"""

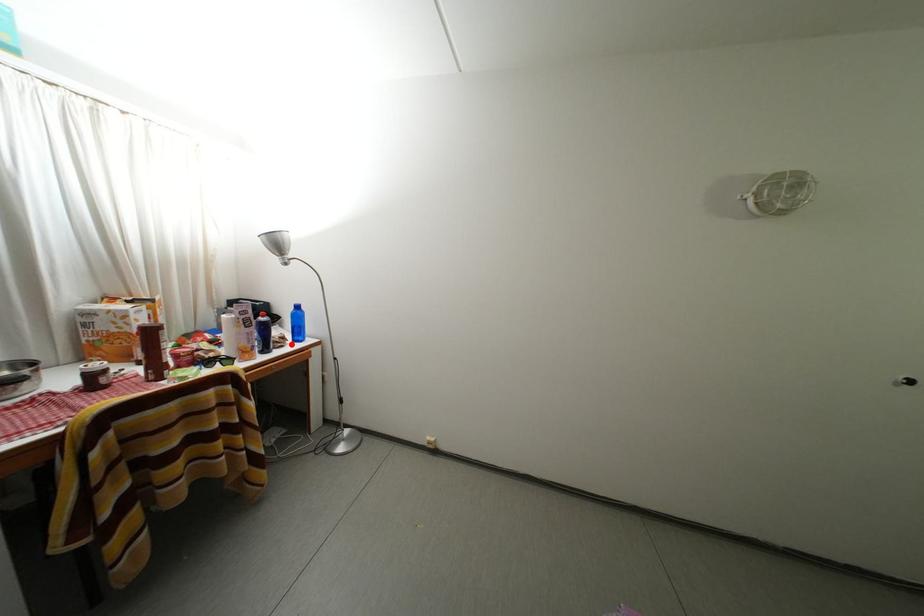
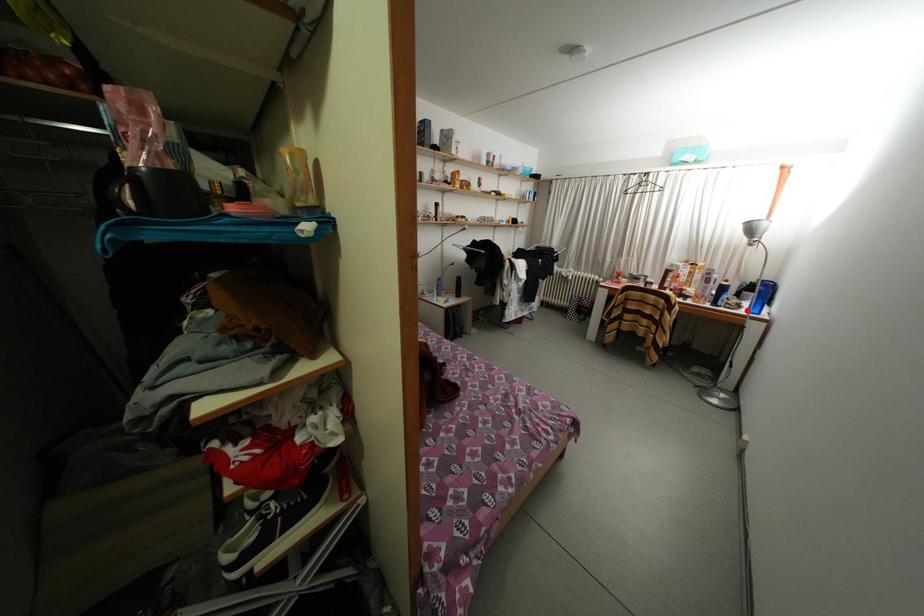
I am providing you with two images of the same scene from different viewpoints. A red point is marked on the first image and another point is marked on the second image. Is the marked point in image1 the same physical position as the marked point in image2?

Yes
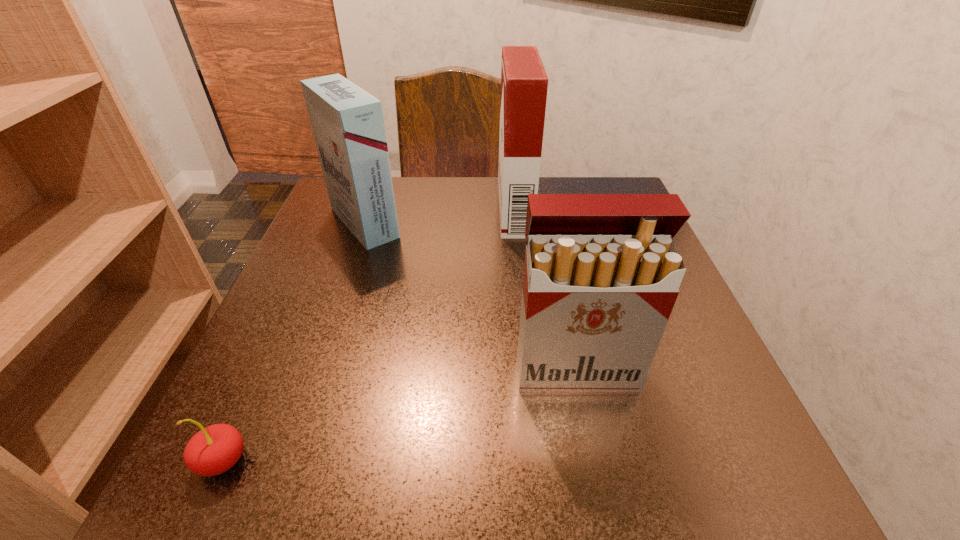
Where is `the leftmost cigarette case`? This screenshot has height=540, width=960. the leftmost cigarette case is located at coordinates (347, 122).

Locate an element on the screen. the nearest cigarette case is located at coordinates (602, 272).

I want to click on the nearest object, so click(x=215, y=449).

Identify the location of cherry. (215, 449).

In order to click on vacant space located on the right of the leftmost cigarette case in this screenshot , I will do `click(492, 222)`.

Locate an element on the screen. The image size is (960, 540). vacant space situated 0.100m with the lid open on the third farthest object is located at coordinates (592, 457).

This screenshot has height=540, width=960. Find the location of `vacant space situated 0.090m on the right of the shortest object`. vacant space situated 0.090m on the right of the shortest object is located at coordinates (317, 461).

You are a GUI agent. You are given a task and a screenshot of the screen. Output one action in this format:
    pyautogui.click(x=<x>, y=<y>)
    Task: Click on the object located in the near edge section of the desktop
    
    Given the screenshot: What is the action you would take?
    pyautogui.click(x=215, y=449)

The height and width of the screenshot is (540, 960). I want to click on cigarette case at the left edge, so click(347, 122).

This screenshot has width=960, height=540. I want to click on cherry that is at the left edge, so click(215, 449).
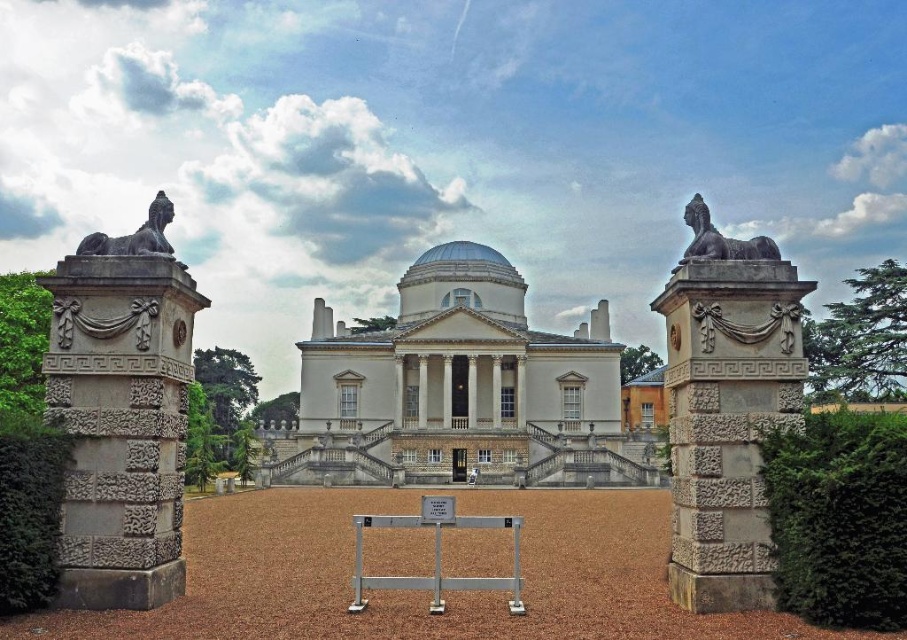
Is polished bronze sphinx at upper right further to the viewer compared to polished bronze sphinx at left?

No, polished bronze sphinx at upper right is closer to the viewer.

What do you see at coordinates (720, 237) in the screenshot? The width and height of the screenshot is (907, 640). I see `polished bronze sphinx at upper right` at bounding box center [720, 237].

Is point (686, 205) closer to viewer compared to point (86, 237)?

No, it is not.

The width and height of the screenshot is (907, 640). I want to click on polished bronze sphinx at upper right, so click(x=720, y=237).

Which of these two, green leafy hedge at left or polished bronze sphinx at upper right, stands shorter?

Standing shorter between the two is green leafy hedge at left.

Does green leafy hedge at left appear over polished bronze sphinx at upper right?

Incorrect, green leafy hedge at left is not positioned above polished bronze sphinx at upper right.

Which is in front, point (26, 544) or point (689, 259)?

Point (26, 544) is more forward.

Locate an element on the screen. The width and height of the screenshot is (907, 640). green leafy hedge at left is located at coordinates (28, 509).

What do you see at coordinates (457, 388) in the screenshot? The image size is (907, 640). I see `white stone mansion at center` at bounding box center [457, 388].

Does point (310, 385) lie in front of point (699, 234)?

"""

PROBLEM: Please copy out every one of the records above word for word, leaving the pictures out.

EXERCISE ANSWER:
I am providing you with two images of the same scene from different viewpoints. A red point is marked on the first image and another point is marked on the second image. Is the marked point in image1 the same physical position as the marked point in image2?

Yes
Where is `the leftmost cigarette case`? This screenshot has height=540, width=960. the leftmost cigarette case is located at coordinates (347, 122).

Locate an element on the screen. the nearest cigarette case is located at coordinates (602, 272).

I want to click on the nearest object, so click(x=215, y=449).

Identify the location of cherry. (215, 449).

In order to click on vacant space located on the right of the leftmost cigarette case in this screenshot , I will do `click(492, 222)`.

Locate an element on the screen. The image size is (960, 540). vacant space situated 0.100m with the lid open on the third farthest object is located at coordinates (592, 457).

This screenshot has height=540, width=960. Find the location of `vacant space situated 0.090m on the right of the shortest object`. vacant space situated 0.090m on the right of the shortest object is located at coordinates (317, 461).

You are a GUI agent. You are given a task and a screenshot of the screen. Output one action in this format:
    pyautogui.click(x=<x>, y=<y>)
    Task: Click on the object located in the near edge section of the desktop
    
    Given the screenshot: What is the action you would take?
    pyautogui.click(x=215, y=449)

The height and width of the screenshot is (540, 960). I want to click on cigarette case at the left edge, so click(347, 122).

This screenshot has width=960, height=540. I want to click on cherry that is at the left edge, so click(215, 449).
Is polished bronze sphinx at upper right further to the viewer compared to polished bronze sphinx at left?

No, polished bronze sphinx at upper right is closer to the viewer.

What do you see at coordinates (720, 237) in the screenshot? The width and height of the screenshot is (907, 640). I see `polished bronze sphinx at upper right` at bounding box center [720, 237].

Is point (686, 205) closer to viewer compared to point (86, 237)?

No, it is not.

The width and height of the screenshot is (907, 640). I want to click on polished bronze sphinx at upper right, so click(x=720, y=237).

Which of these two, green leafy hedge at left or polished bronze sphinx at upper right, stands shorter?

Standing shorter between the two is green leafy hedge at left.

Does green leafy hedge at left appear over polished bronze sphinx at upper right?

Incorrect, green leafy hedge at left is not positioned above polished bronze sphinx at upper right.

Which is in front, point (26, 544) or point (689, 259)?

Point (26, 544) is more forward.

Locate an element on the screen. The width and height of the screenshot is (907, 640). green leafy hedge at left is located at coordinates (28, 509).

What do you see at coordinates (457, 388) in the screenshot? The image size is (907, 640). I see `white stone mansion at center` at bounding box center [457, 388].

Does point (310, 385) lie in front of point (699, 234)?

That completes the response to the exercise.